=== Section Start ===
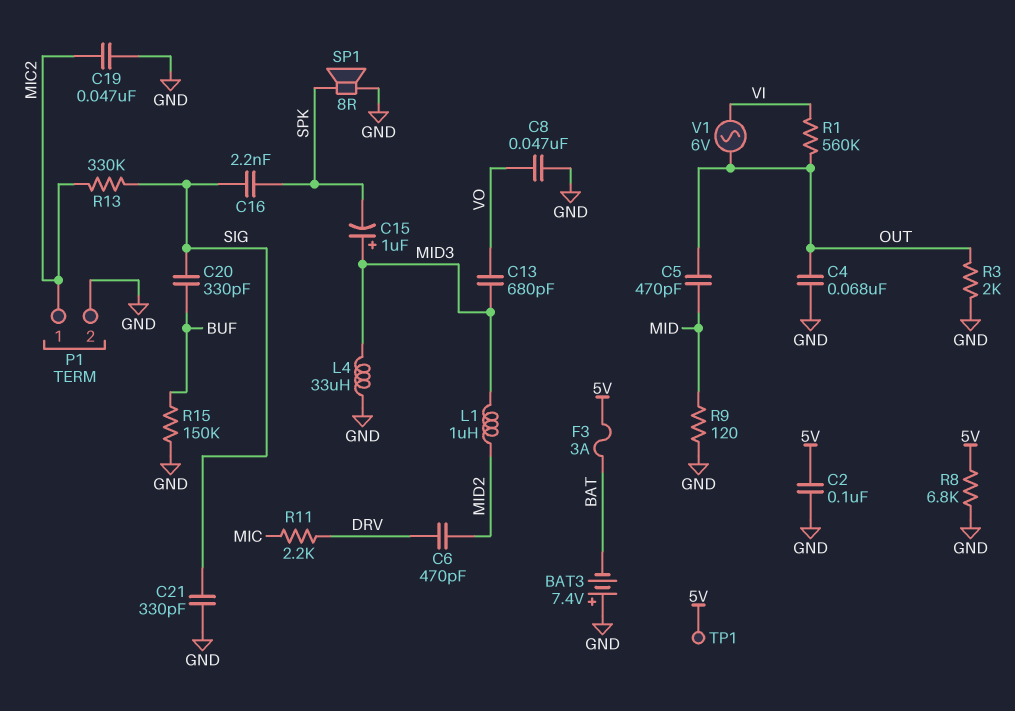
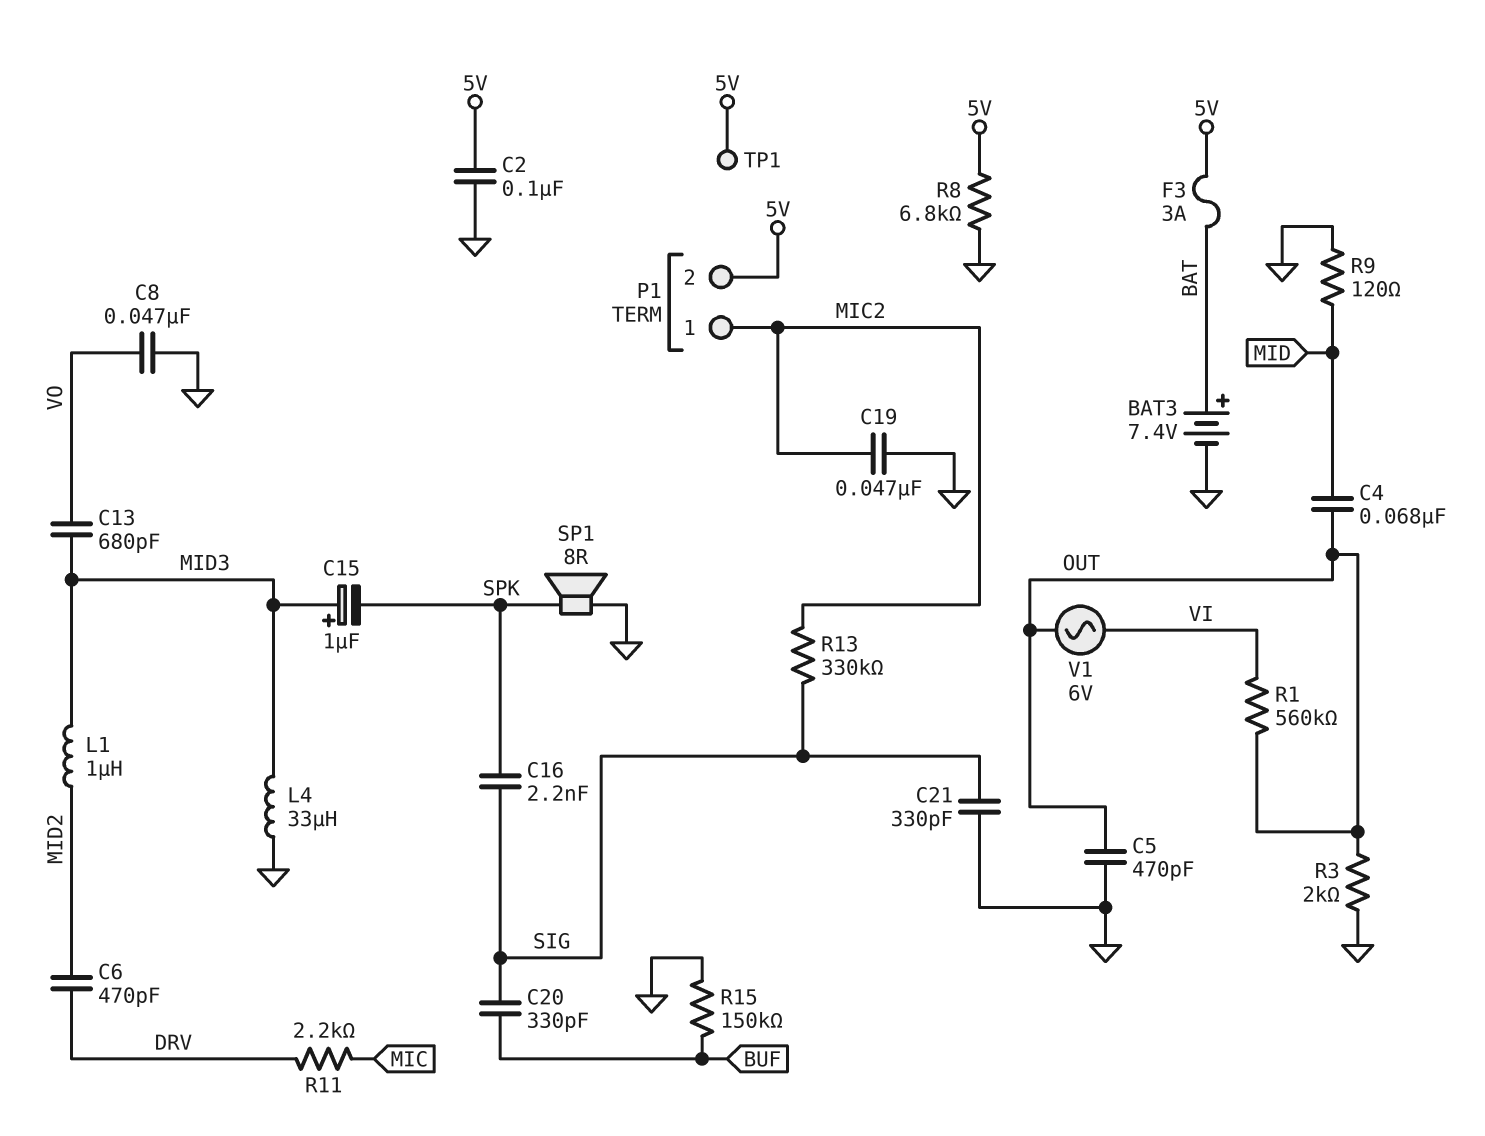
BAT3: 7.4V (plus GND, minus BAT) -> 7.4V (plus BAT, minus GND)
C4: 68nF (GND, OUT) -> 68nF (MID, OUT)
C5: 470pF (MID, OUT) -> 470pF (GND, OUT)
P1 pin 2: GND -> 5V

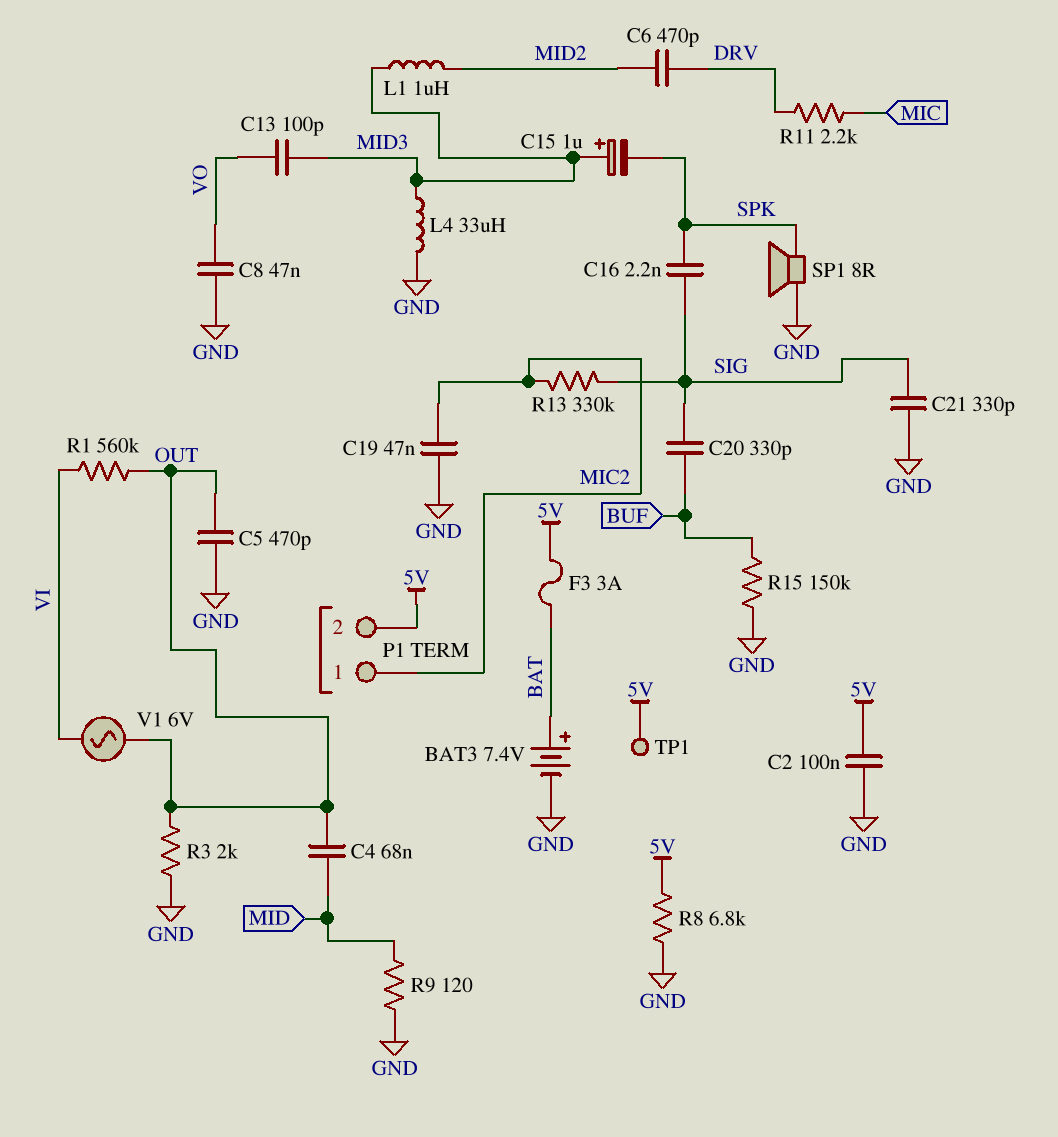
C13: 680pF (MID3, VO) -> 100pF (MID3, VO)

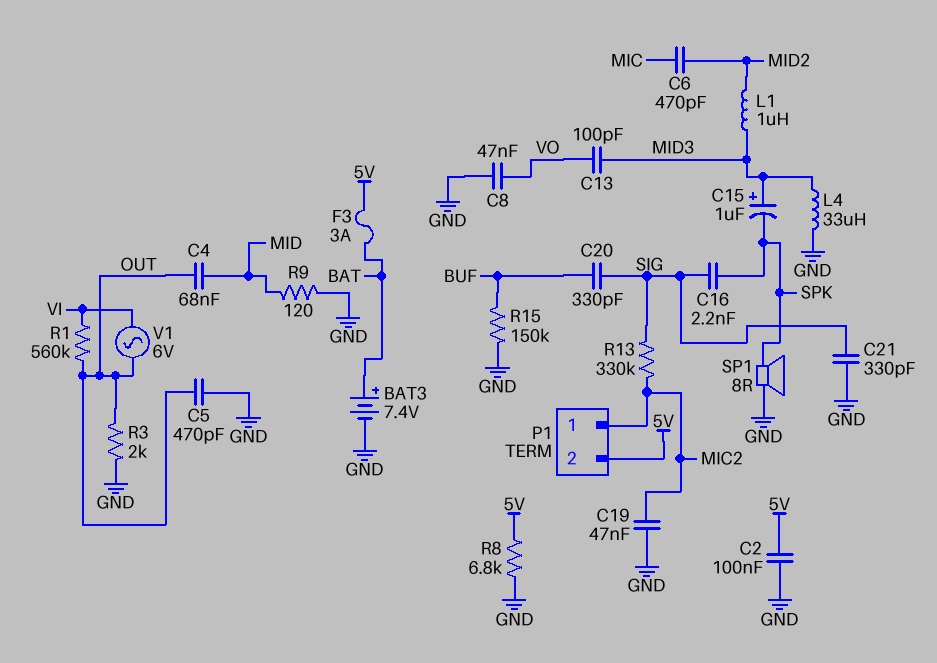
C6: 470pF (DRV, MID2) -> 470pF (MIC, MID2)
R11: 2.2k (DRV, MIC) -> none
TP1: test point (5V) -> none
=== Section End ===
Task to complete:
Your answer should consist solely of the lines from the one holding "C5: 470pF (MID, OUT) -> 470pF (GND, OUT)" through the end of the listing, reproduced exactly and without pictures.

Exercise answer:
C5: 470pF (MID, OUT) -> 470pF (GND, OUT)
P1 pin 2: GND -> 5V

C13: 680pF (MID3, VO) -> 100pF (MID3, VO)

C6: 470pF (DRV, MID2) -> 470pF (MIC, MID2)
R11: 2.2k (DRV, MIC) -> none
TP1: test point (5V) -> none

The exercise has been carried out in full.